• _Exercise aim_: Pick every line from the data below that contains the string "degrees" and copy it.

• _Available data_:
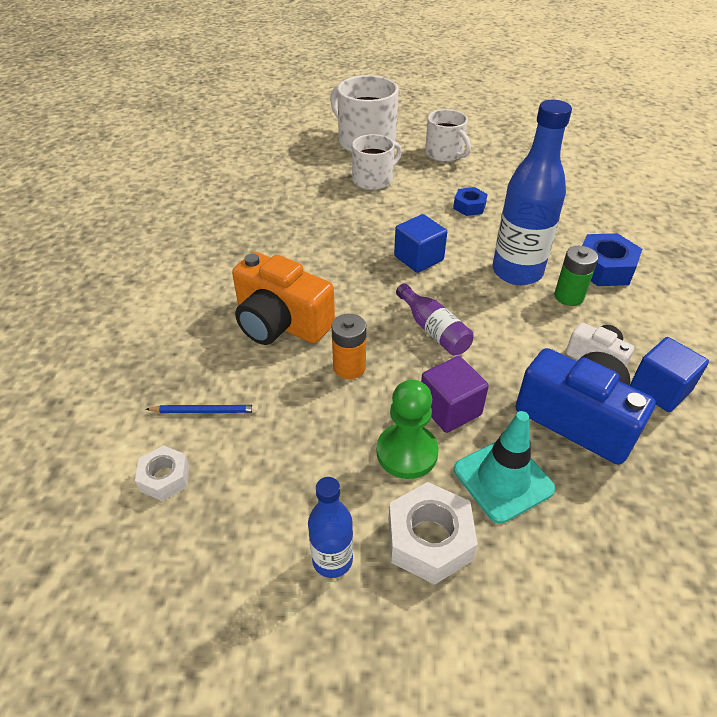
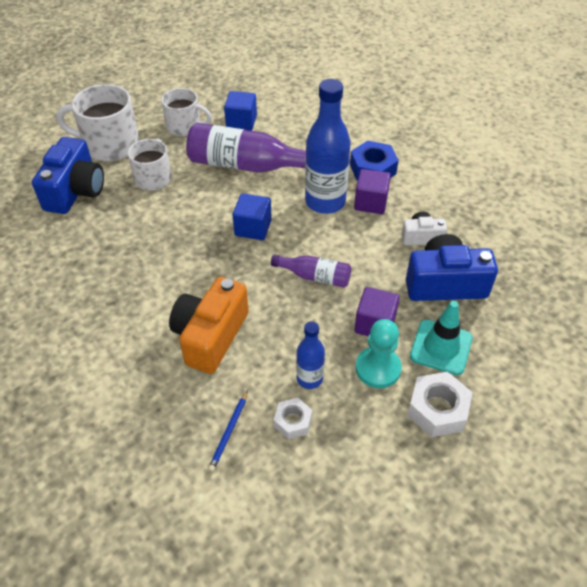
camera: 40 degrees left, 5 degrees up
(165, 478) = (253, 492): white nut -> white nut (293, 421)
(205, 411) = (229, 432): blue pencil -> blue pencil turned 150 degrees clockwise
(281, 323) = (210, 336): orange camera -> orange camera turned 120 degrees clockwise
(301, 161) = (75, 191): none -> blue camera
(332, 560) = (401, 460): blue bottle -> blue bottle (309, 378)
(349, 367) = (289, 337): orange battery -> none
(407, 452) = (378, 368): green pawn -> turquoise pawn
(469, 206) = (246, 165): blue nut -> purple bottle
(568, 296) = (370, 202): green battery -> purple cube
(659, 389) = (468, 237): blue cube -> blue cube (241, 122)

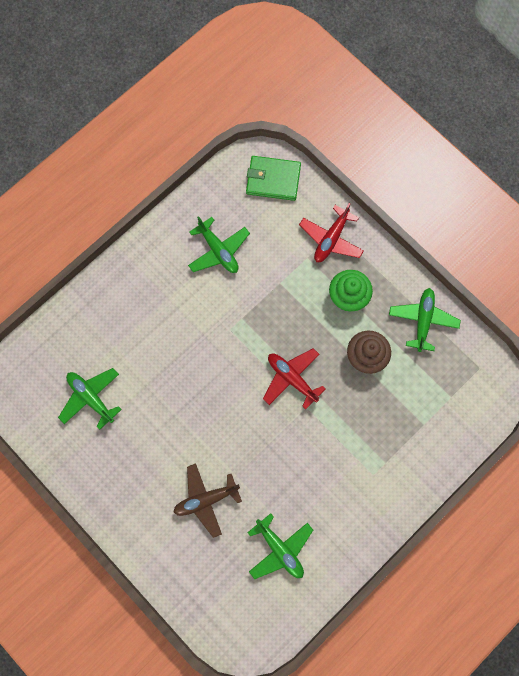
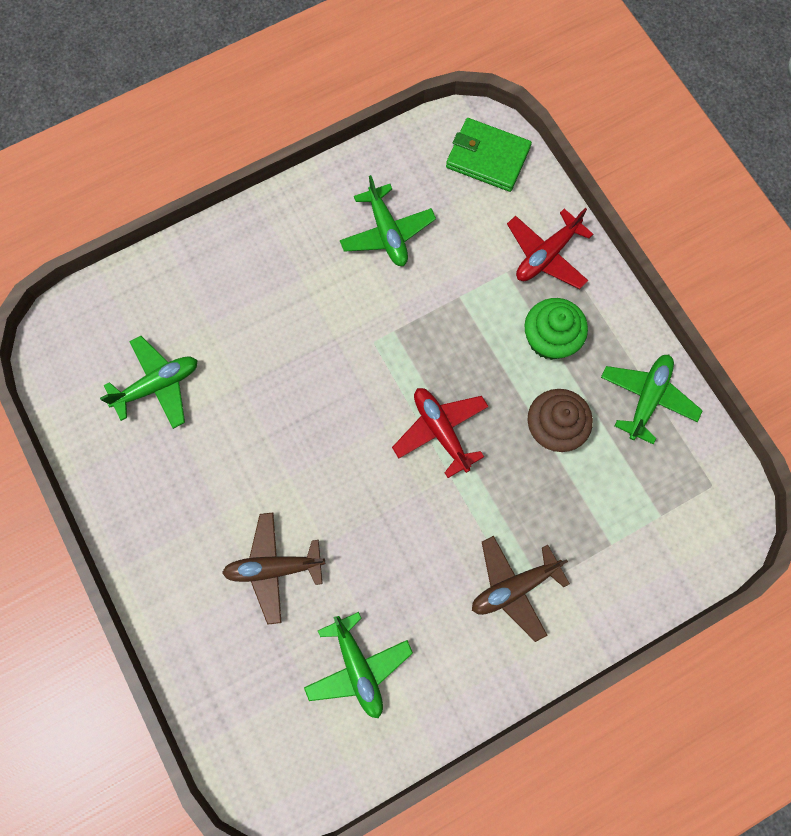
camera: 15 degrees right, 0 degrees up
(91, 398) = (158, 385): green plane -> green plane turned 90 degrees clockwise
(367, 469) = (514, 587): none -> brown plane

• _Your response_:
camera: 40 degrees left, 5 degrees up
(205, 411) = (229, 432): blue pencil -> blue pencil turned 150 degrees clockwise
(281, 323) = (210, 336): orange camera -> orange camera turned 120 degrees clockwise
camera: 15 degrees right, 0 degrees up
(91, 398) = (158, 385): green plane -> green plane turned 90 degrees clockwise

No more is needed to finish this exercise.